= Extracted data =
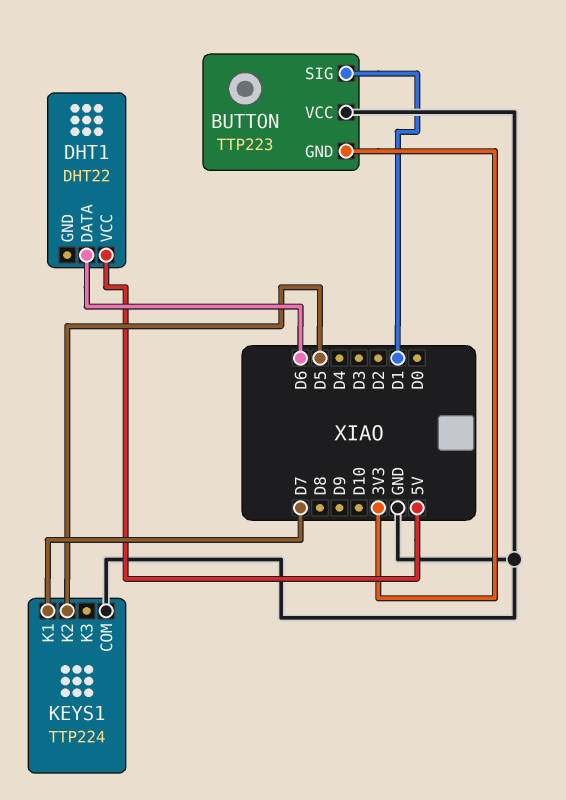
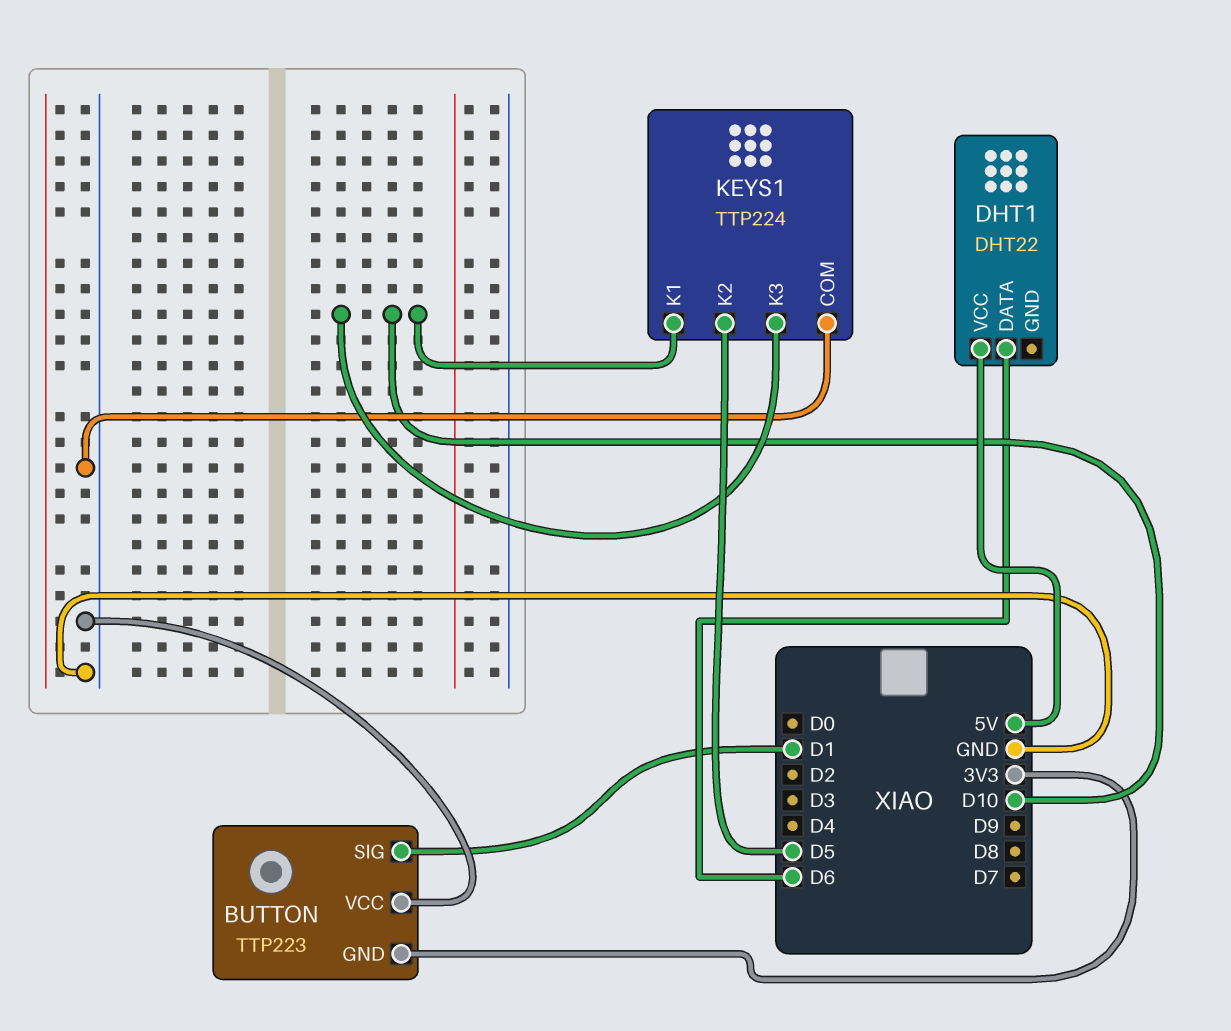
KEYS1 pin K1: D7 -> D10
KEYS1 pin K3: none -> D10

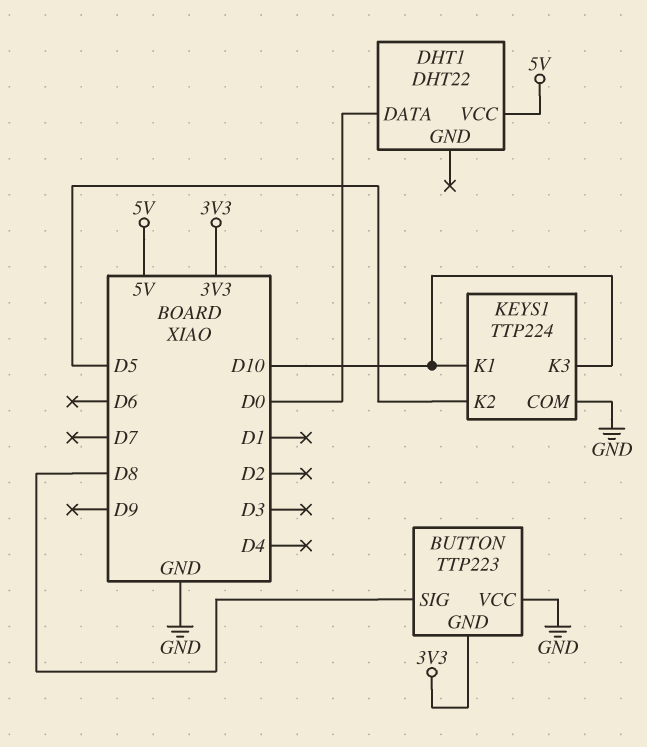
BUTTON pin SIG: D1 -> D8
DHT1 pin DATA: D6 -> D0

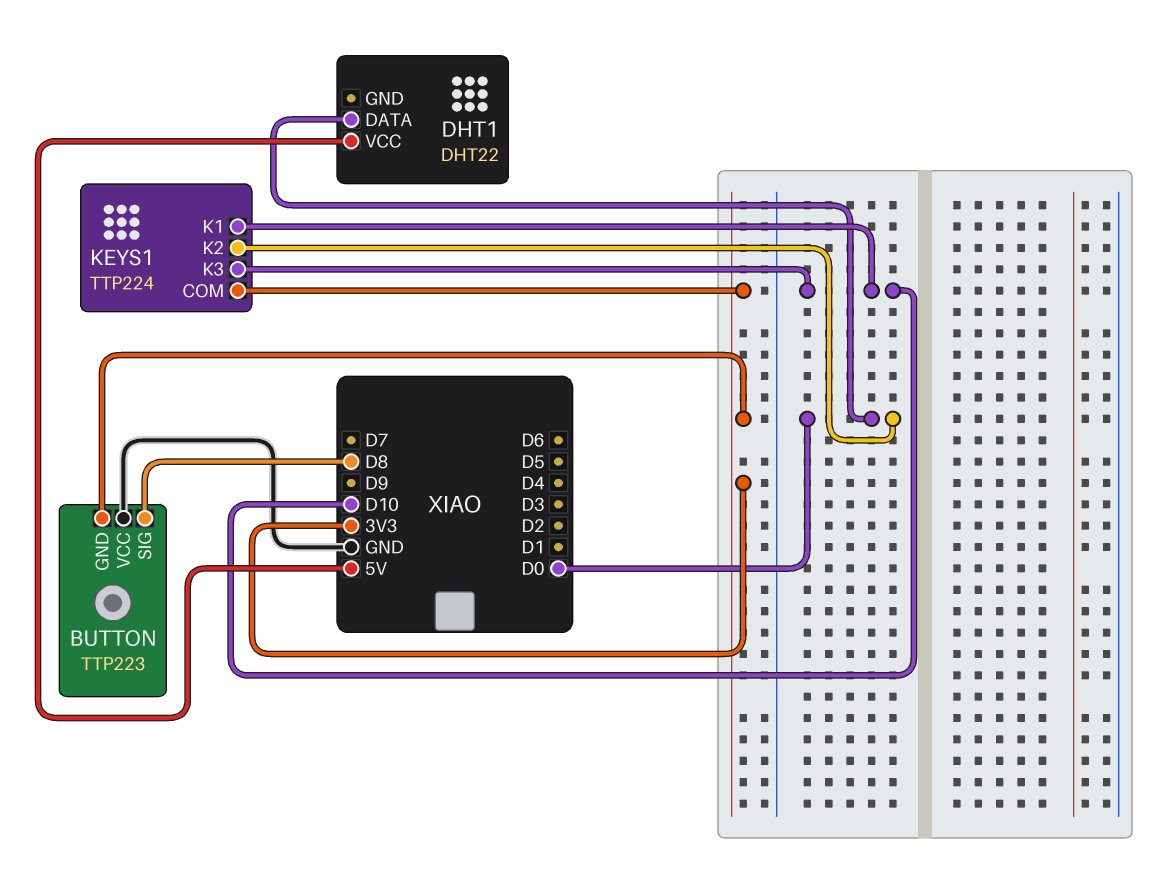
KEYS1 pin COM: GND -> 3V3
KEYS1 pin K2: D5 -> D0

= Task requirements =
Go to the line that contains "BUTTON pin SIG: D1 -> D8" and copy it and every line after it through the end of the entries, exactly, without the pictures.

= Written answer =
BUTTON pin SIG: D1 -> D8
DHT1 pin DATA: D6 -> D0

KEYS1 pin COM: GND -> 3V3
KEYS1 pin K2: D5 -> D0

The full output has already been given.